Records:
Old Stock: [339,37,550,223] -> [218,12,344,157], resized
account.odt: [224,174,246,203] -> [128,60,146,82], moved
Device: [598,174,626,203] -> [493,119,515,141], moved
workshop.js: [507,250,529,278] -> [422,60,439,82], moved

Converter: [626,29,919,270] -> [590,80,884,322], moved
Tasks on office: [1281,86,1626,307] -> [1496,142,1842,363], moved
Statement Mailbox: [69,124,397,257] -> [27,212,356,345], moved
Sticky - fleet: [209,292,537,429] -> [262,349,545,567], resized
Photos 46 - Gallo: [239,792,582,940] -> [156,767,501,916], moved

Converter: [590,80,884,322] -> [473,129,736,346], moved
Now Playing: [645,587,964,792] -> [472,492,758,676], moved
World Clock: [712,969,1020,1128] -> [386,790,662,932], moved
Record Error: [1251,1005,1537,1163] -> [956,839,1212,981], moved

To do:
Copy all lines from the material that contain "Converter".

Exercise answer:
Converter: [626,29,919,270] -> [590,80,884,322], moved
Converter: [590,80,884,322] -> [473,129,736,346], moved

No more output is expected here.